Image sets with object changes
★ ★ ★ ★ ★ ★ ★
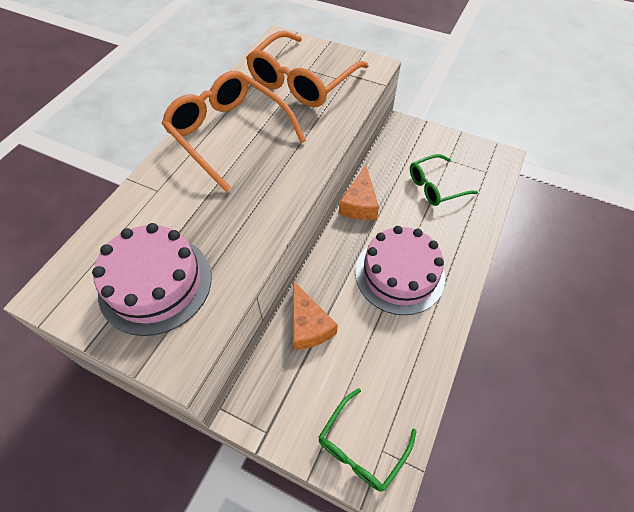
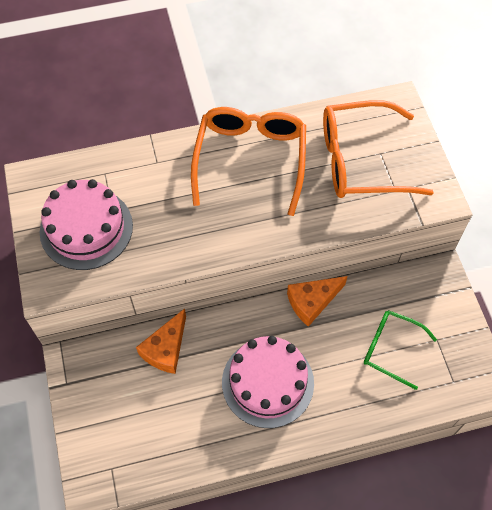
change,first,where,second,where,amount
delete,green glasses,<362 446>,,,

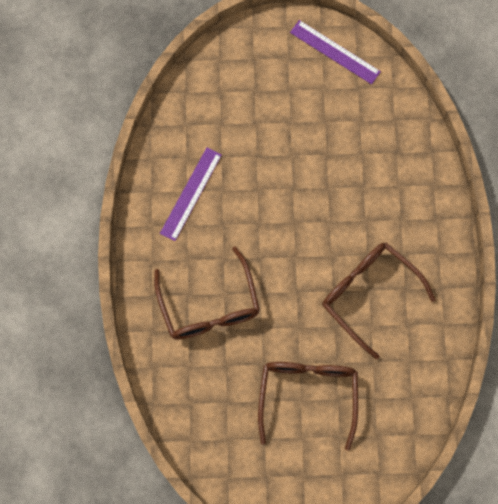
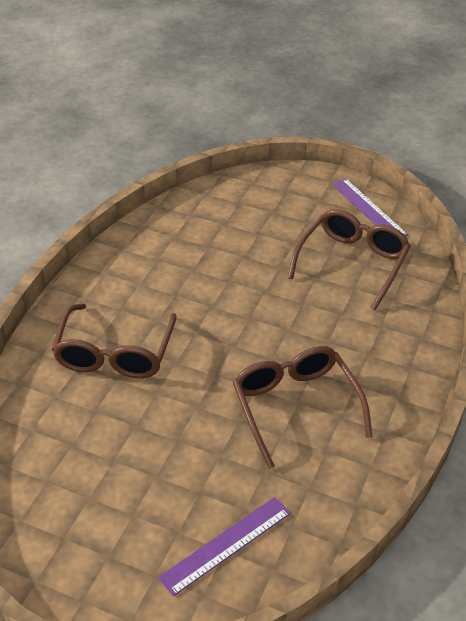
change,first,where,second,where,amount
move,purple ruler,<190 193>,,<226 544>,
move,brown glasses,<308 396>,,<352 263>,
★ ★ ★ ★ ★ ★ ★
→ YOUR OBJECTIVE
In how many lines of the records does the word "move" appear? Give the number alone.

→ WRITTEN REPLY
2